■ Work to complete ■
Print the records exactly as given.
· · · · · · ·
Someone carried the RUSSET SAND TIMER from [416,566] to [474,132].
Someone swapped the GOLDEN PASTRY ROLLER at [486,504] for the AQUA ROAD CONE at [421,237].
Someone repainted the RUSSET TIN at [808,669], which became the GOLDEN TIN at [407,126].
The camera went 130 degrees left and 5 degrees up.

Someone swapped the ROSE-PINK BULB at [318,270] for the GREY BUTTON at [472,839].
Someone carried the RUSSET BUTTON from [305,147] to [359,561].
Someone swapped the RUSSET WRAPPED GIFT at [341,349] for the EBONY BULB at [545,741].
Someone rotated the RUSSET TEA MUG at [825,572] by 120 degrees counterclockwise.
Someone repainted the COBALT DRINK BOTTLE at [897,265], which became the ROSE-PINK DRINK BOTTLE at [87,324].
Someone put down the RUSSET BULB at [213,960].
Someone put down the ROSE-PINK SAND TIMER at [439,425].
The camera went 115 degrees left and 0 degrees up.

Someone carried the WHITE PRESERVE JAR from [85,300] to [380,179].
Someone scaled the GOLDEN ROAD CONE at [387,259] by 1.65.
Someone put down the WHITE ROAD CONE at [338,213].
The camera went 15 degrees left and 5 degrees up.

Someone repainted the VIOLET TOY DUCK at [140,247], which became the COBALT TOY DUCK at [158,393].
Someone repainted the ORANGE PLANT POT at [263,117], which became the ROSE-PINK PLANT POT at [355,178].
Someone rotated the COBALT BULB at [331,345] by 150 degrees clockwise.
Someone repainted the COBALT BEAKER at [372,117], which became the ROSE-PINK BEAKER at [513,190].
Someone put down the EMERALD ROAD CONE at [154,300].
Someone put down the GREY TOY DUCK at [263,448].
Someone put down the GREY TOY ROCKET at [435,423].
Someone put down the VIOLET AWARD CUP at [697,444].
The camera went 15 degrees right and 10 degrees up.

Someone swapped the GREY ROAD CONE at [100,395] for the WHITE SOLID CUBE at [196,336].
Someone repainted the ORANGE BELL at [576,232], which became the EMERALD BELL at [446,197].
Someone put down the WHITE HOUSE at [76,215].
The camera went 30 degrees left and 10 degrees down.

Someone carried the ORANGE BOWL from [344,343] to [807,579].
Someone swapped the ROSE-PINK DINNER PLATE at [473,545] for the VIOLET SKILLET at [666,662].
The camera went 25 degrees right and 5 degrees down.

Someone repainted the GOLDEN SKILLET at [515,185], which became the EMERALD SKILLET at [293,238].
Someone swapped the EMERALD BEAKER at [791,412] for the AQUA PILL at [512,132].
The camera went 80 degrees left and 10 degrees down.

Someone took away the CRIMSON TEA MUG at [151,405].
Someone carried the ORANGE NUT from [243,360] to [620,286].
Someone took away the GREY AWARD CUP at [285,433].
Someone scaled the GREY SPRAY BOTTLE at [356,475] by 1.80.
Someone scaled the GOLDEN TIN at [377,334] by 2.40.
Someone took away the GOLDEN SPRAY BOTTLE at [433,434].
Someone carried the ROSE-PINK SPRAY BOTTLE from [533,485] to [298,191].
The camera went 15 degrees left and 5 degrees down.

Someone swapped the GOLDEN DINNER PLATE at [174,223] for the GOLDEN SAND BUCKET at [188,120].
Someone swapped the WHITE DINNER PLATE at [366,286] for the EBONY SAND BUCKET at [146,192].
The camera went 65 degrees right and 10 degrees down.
· · · · · · ·
■ Written response ■
Someone carried the RUSSET SAND TIMER from [416,566] to [474,132].
Someone swapped the GOLDEN PASTRY ROLLER at [486,504] for the AQUA ROAD CONE at [421,237].
Someone repainted the RUSSET TIN at [808,669], which became the GOLDEN TIN at [407,126].
The camera went 130 degrees left and 5 degrees up.

Someone swapped the ROSE-PINK BULB at [318,270] for the GREY BUTTON at [472,839].
Someone carried the RUSSET BUTTON from [305,147] to [359,561].
Someone swapped the RUSSET WRAPPED GIFT at [341,349] for the EBONY BULB at [545,741].
Someone rotated the RUSSET TEA MUG at [825,572] by 120 degrees counterclockwise.
Someone repainted the COBALT DRINK BOTTLE at [897,265], which became the ROSE-PINK DRINK BOTTLE at [87,324].
Someone put down the RUSSET BULB at [213,960].
Someone put down the ROSE-PINK SAND TIMER at [439,425].
The camera went 115 degrees left and 0 degrees up.

Someone carried the WHITE PRESERVE JAR from [85,300] to [380,179].
Someone scaled the GOLDEN ROAD CONE at [387,259] by 1.65.
Someone put down the WHITE ROAD CONE at [338,213].
The camera went 15 degrees left and 5 degrees up.

Someone repainted the VIOLET TOY DUCK at [140,247], which became the COBALT TOY DUCK at [158,393].
Someone repainted the ORANGE PLANT POT at [263,117], which became the ROSE-PINK PLANT POT at [355,178].
Someone rotated the COBALT BULB at [331,345] by 150 degrees clockwise.
Someone repainted the COBALT BEAKER at [372,117], which became the ROSE-PINK BEAKER at [513,190].
Someone put down the EMERALD ROAD CONE at [154,300].
Someone put down the GREY TOY DUCK at [263,448].
Someone put down the GREY TOY ROCKET at [435,423].
Someone put down the VIOLET AWARD CUP at [697,444].
The camera went 15 degrees right and 10 degrees up.

Someone swapped the GREY ROAD CONE at [100,395] for the WHITE SOLID CUBE at [196,336].
Someone repainted the ORANGE BELL at [576,232], which became the EMERALD BELL at [446,197].
Someone put down the WHITE HOUSE at [76,215].
The camera went 30 degrees left and 10 degrees down.

Someone carried the ORANGE BOWL from [344,343] to [807,579].
Someone swapped the ROSE-PINK DINNER PLATE at [473,545] for the VIOLET SKILLET at [666,662].
The camera went 25 degrees right and 5 degrees down.

Someone repainted the GOLDEN SKILLET at [515,185], which became the EMERALD SKILLET at [293,238].
Someone swapped the EMERALD BEAKER at [791,412] for the AQUA PILL at [512,132].
The camera went 80 degrees left and 10 degrees down.

Someone took away the CRIMSON TEA MUG at [151,405].
Someone carried the ORANGE NUT from [243,360] to [620,286].
Someone took away the GREY AWARD CUP at [285,433].
Someone scaled the GREY SPRAY BOTTLE at [356,475] by 1.80.
Someone scaled the GOLDEN TIN at [377,334] by 2.40.
Someone took away the GOLDEN SPRAY BOTTLE at [433,434].
Someone carried the ROSE-PINK SPRAY BOTTLE from [533,485] to [298,191].
The camera went 15 degrees left and 5 degrees down.

Someone swapped the GOLDEN DINNER PLATE at [174,223] for the GOLDEN SAND BUCKET at [188,120].
Someone swapped the WHITE DINNER PLATE at [366,286] for the EBONY SAND BUCKET at [146,192].
The camera went 65 degrees right and 10 degrees down.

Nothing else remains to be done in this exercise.